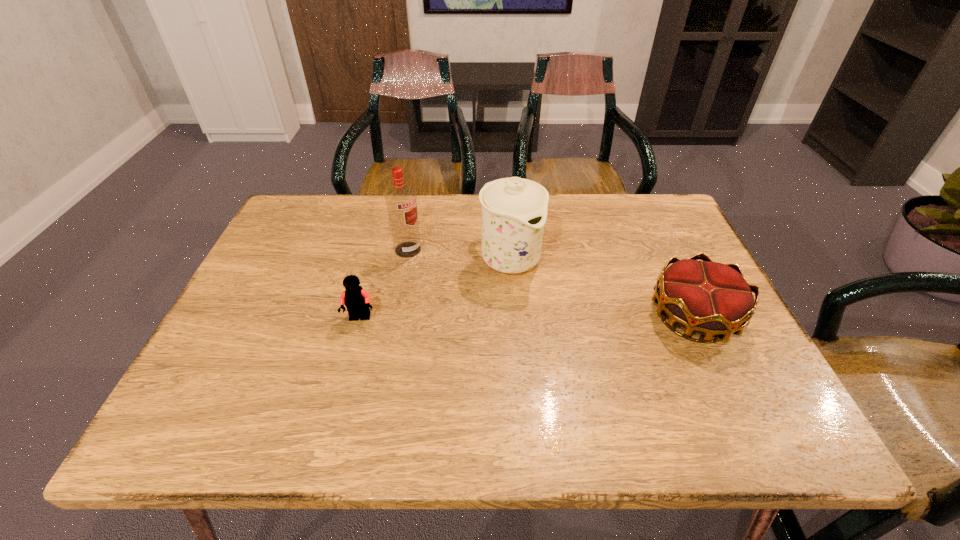
Identify the location of Lego. The height and width of the screenshot is (540, 960). (357, 301).

Identify the location of crown. (709, 298).

Identify the location of the second object from left to right. The height and width of the screenshot is (540, 960). (401, 202).

Locate an element on the screen. chinaware is located at coordinates (514, 210).

You are a GUI agent. You are given a task and a screenshot of the screen. Output one action in this format:
    pyautogui.click(x=<x>, y=<y>)
    Task: Click on the free region located on the front-facing side of the Lego
    
    Given the screenshot: What is the action you would take?
    pyautogui.click(x=351, y=351)

Identify the location of vacant region located 0.150m on the left of the crown. The width and height of the screenshot is (960, 540). (586, 316).

Identify the location of vacant area situated 0.200m on the front label of the vodka. This screenshot has height=540, width=960. coord(475,288).

The width and height of the screenshot is (960, 540). In order to click on free location located on the front label of the vodka in this screenshot , I will do `click(500, 303)`.

Locate an element on the screen. vacant space located on the front label of the vodka is located at coordinates coord(463,281).

Where is `vacant region located 0.350m on the spout of the chinaware`? The image size is (960, 540). vacant region located 0.350m on the spout of the chinaware is located at coordinates (628, 386).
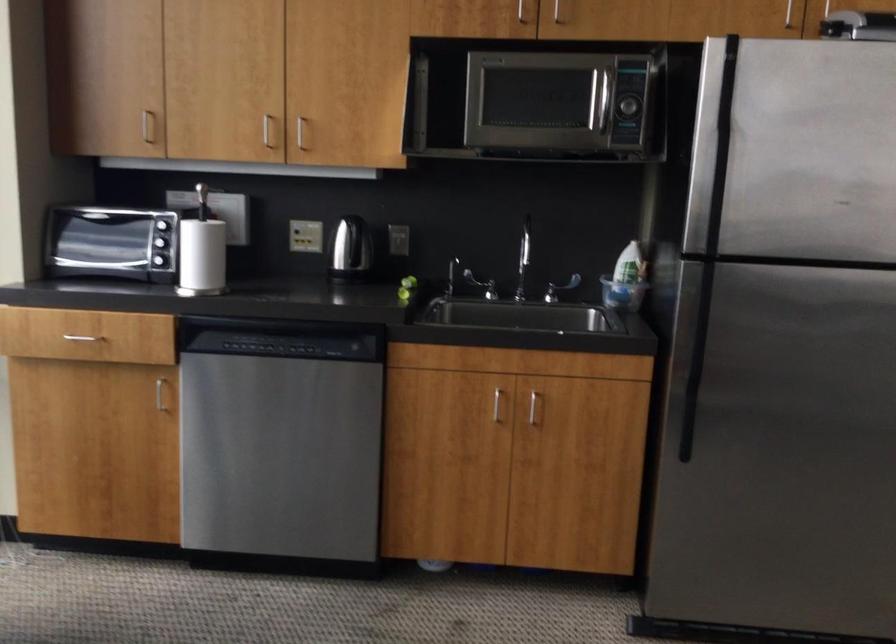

● ● ● ● ● ● ●

### Assignment:
Reproduce the items above verbatim, leaving out the pictures.

### Response:
Identify the location of Lego. The height and width of the screenshot is (540, 960). (357, 301).

Identify the location of crown. (709, 298).

Identify the location of the second object from left to right. The height and width of the screenshot is (540, 960). (401, 202).

Locate an element on the screen. chinaware is located at coordinates (514, 210).

You are a GUI agent. You are given a task and a screenshot of the screen. Output one action in this format:
    pyautogui.click(x=<x>, y=<y>)
    Task: Click on the free region located on the front-facing side of the Lego
    
    Given the screenshot: What is the action you would take?
    pyautogui.click(x=351, y=351)

Identify the location of vacant region located 0.150m on the left of the crown. The width and height of the screenshot is (960, 540). (586, 316).

Identify the location of vacant area situated 0.200m on the front label of the vodka. This screenshot has height=540, width=960. coord(475,288).

The width and height of the screenshot is (960, 540). In order to click on free location located on the front label of the vodka in this screenshot , I will do `click(500, 303)`.

Locate an element on the screen. vacant space located on the front label of the vodka is located at coordinates coord(463,281).

Where is `vacant region located 0.350m on the spout of the chinaware`? The image size is (960, 540). vacant region located 0.350m on the spout of the chinaware is located at coordinates (628, 386).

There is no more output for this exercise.